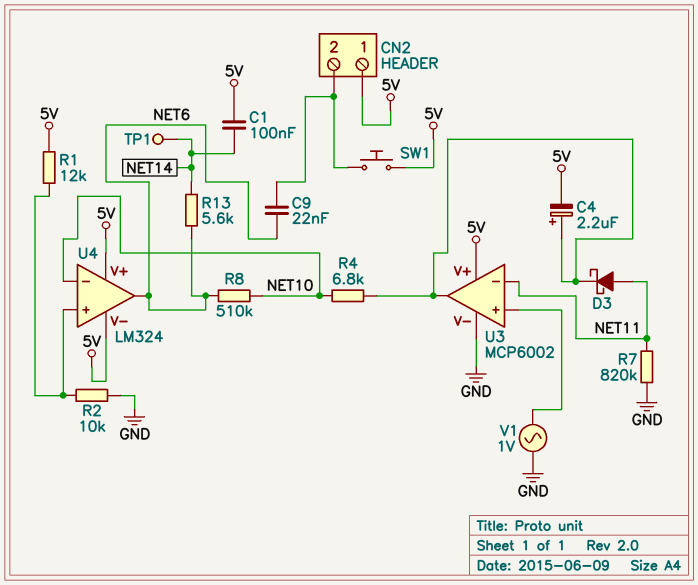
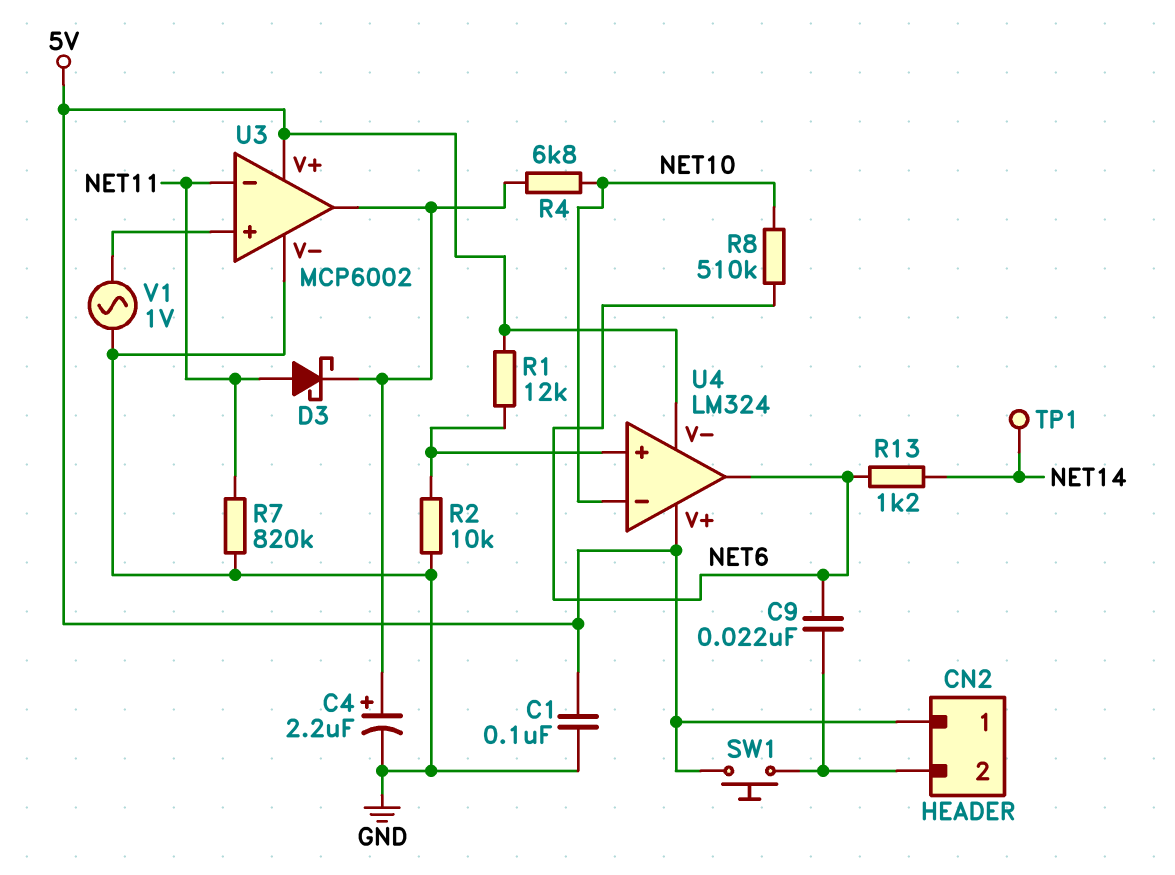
C1: 100nF (5V, NET14) -> 100nF (5V, GND)
C4: 2.2uF (plus U3/out, minus 5V) -> 2.2uF (plus U3/out, minus GND)
R13: 5.6k (NET6, NET14) -> 1.2k (NET6, NET14)

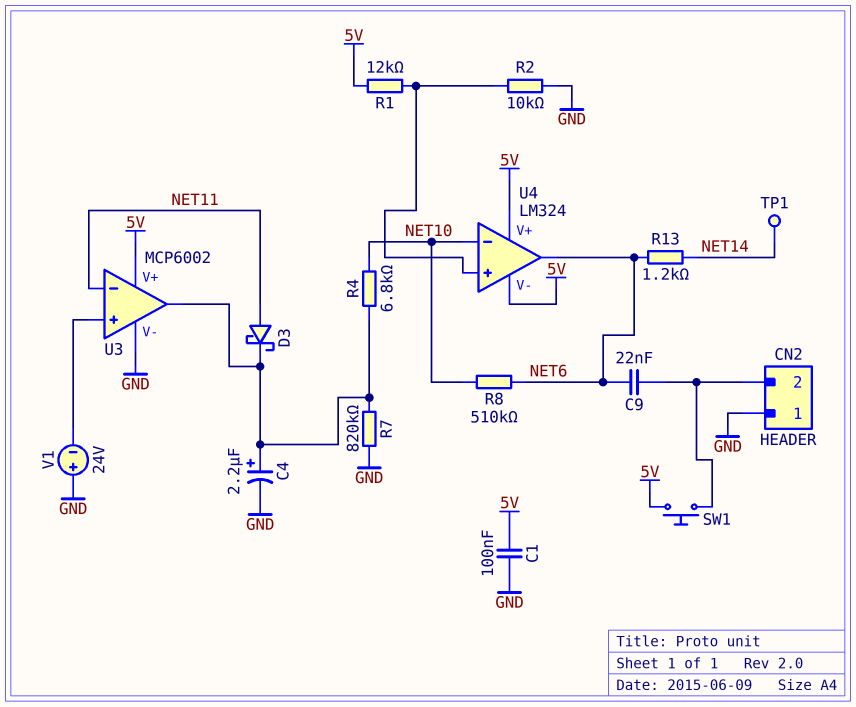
CN2 pin 1: 5V -> GND
R7: 820k (GND, NET11) -> 820k (GND, U3/out)
V1: AC 1V (GND, U3/in+) -> 24V (plus GND, minus U3/in+)

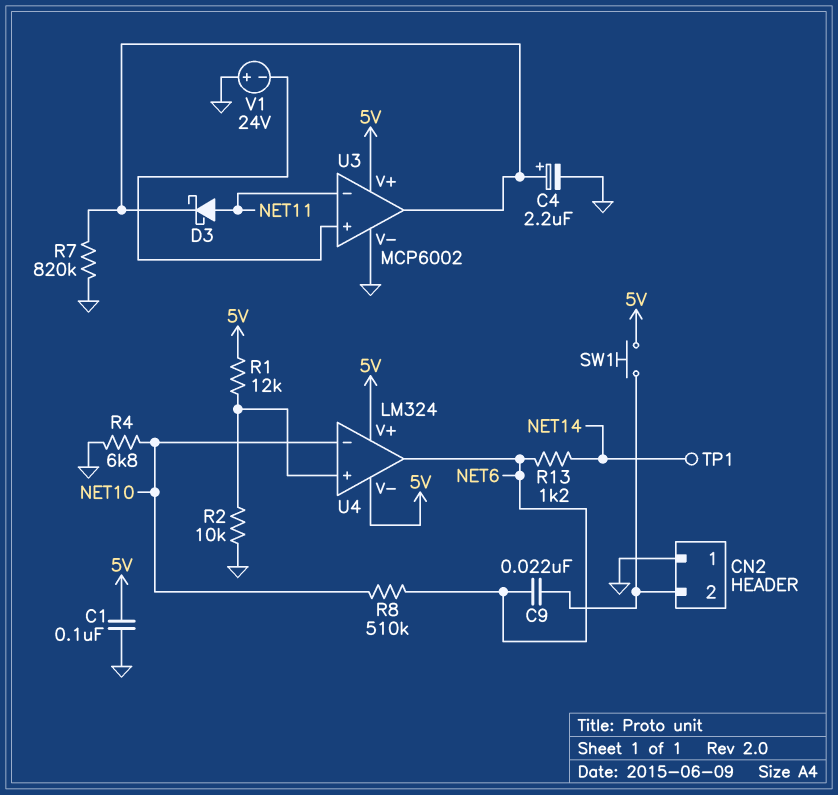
R4: 6.8k (NET10, U3/out) -> 6.8k (GND, NET10)

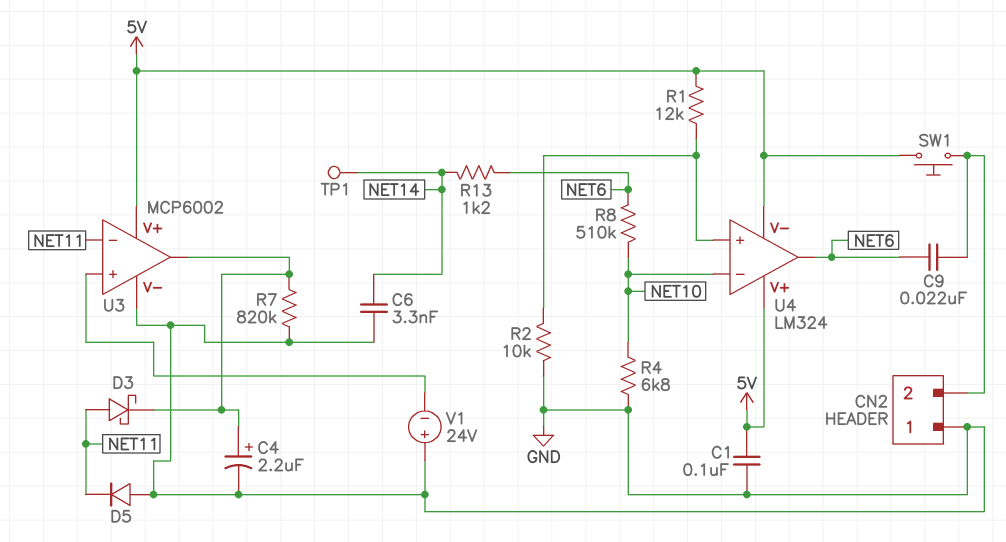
C6: none -> 3.3nF (GND, NET14)
D5: none -> diode (A GND, K NET11)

* * *

§ How to complete this task:
An exact copy of all the records is required, with the pictures omitted.

§ Response box:
C1: 100nF (5V, NET14) -> 100nF (5V, GND)
C4: 2.2uF (plus U3/out, minus 5V) -> 2.2uF (plus U3/out, minus GND)
R13: 5.6k (NET6, NET14) -> 1.2k (NET6, NET14)

CN2 pin 1: 5V -> GND
R7: 820k (GND, NET11) -> 820k (GND, U3/out)
V1: AC 1V (GND, U3/in+) -> 24V (plus GND, minus U3/in+)

R4: 6.8k (NET10, U3/out) -> 6.8k (GND, NET10)

C6: none -> 3.3nF (GND, NET14)
D5: none -> diode (A GND, K NET11)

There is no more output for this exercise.